**Available data**
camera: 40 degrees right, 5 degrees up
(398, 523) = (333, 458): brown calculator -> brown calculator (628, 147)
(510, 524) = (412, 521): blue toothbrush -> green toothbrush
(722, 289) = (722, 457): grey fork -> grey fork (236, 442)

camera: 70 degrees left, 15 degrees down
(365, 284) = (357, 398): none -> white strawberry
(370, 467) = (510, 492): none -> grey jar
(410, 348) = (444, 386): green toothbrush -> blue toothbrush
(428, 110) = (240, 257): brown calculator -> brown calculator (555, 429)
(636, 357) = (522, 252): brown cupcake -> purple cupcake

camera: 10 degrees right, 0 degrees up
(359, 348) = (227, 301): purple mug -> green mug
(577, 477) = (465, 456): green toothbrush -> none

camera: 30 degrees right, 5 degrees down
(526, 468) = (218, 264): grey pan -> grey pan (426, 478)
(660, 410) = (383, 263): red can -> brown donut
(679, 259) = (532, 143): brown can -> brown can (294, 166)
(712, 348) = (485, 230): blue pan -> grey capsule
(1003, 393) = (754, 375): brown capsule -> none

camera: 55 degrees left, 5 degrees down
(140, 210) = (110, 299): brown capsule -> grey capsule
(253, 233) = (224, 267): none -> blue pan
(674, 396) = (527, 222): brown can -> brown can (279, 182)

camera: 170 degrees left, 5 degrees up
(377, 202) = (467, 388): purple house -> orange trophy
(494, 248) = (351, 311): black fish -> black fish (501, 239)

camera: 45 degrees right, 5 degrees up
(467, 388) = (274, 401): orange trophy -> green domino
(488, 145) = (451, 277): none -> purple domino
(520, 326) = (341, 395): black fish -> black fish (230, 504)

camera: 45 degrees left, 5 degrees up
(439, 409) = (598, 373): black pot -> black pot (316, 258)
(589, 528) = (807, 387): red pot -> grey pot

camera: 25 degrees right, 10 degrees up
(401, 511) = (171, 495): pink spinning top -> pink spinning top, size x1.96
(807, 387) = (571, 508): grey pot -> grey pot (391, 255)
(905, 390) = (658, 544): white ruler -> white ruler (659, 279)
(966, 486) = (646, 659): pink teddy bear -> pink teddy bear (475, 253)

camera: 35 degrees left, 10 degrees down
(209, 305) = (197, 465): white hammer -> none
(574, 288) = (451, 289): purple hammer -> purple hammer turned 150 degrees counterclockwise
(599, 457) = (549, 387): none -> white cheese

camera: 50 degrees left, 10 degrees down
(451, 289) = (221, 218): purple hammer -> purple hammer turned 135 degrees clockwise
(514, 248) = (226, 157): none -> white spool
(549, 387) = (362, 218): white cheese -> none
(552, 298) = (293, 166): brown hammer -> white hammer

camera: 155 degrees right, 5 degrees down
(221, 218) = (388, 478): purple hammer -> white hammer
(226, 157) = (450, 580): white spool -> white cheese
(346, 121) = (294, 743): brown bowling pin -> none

**Activity**
Give back the listing exactly.

**Response for this exercise**
camera: 40 degrees right, 5 degrees up
(398, 523) = (333, 458): brown calculator -> brown calculator (628, 147)
(510, 524) = (412, 521): blue toothbrush -> green toothbrush
(722, 289) = (722, 457): grey fork -> grey fork (236, 442)

camera: 70 degrees left, 15 degrees down
(365, 284) = (357, 398): none -> white strawberry
(370, 467) = (510, 492): none -> grey jar
(410, 348) = (444, 386): green toothbrush -> blue toothbrush
(428, 110) = (240, 257): brown calculator -> brown calculator (555, 429)
(636, 357) = (522, 252): brown cupcake -> purple cupcake

camera: 10 degrees right, 0 degrees up
(359, 348) = (227, 301): purple mug -> green mug
(577, 477) = (465, 456): green toothbrush -> none

camera: 30 degrees right, 5 degrees down
(526, 468) = (218, 264): grey pan -> grey pan (426, 478)
(660, 410) = (383, 263): red can -> brown donut
(679, 259) = (532, 143): brown can -> brown can (294, 166)
(712, 348) = (485, 230): blue pan -> grey capsule
(1003, 393) = (754, 375): brown capsule -> none

camera: 55 degrees left, 5 degrees down
(140, 210) = (110, 299): brown capsule -> grey capsule
(253, 233) = (224, 267): none -> blue pan
(674, 396) = (527, 222): brown can -> brown can (279, 182)

camera: 170 degrees left, 5 degrees up
(377, 202) = (467, 388): purple house -> orange trophy
(494, 248) = (351, 311): black fish -> black fish (501, 239)

camera: 45 degrees right, 5 degrees up
(467, 388) = (274, 401): orange trophy -> green domino
(488, 145) = (451, 277): none -> purple domino
(520, 326) = (341, 395): black fish -> black fish (230, 504)

camera: 45 degrees left, 5 degrees up
(439, 409) = (598, 373): black pot -> black pot (316, 258)
(589, 528) = (807, 387): red pot -> grey pot

camera: 25 degrees right, 10 degrees up
(401, 511) = (171, 495): pink spinning top -> pink spinning top, size x1.96
(807, 387) = (571, 508): grey pot -> grey pot (391, 255)
(905, 390) = (658, 544): white ruler -> white ruler (659, 279)
(966, 486) = (646, 659): pink teddy bear -> pink teddy bear (475, 253)

camera: 35 degrees left, 10 degrees down
(209, 305) = (197, 465): white hammer -> none
(574, 288) = (451, 289): purple hammer -> purple hammer turned 150 degrees counterclockwise
(599, 457) = (549, 387): none -> white cheese

camera: 50 degrees left, 10 degrees down
(451, 289) = (221, 218): purple hammer -> purple hammer turned 135 degrees clockwise
(514, 248) = (226, 157): none -> white spool
(549, 387) = (362, 218): white cheese -> none
(552, 298) = (293, 166): brown hammer -> white hammer

camera: 155 degrees right, 5 degrees down
(221, 218) = (388, 478): purple hammer -> white hammer
(226, 157) = (450, 580): white spool -> white cheese
(346, 121) = (294, 743): brown bowling pin -> none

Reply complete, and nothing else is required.